## WORK ITEM:
Scan the material below and copy every line holding the word "notebook".

[DATA BELOW Boundary: Start]

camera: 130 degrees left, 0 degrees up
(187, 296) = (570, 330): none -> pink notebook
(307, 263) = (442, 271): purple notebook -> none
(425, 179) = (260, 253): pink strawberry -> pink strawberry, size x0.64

[DATA BELOW Boundary: End]

## WORKED SOLUTION:
(187, 296) = (570, 330): none -> pink notebook
(307, 263) = (442, 271): purple notebook -> none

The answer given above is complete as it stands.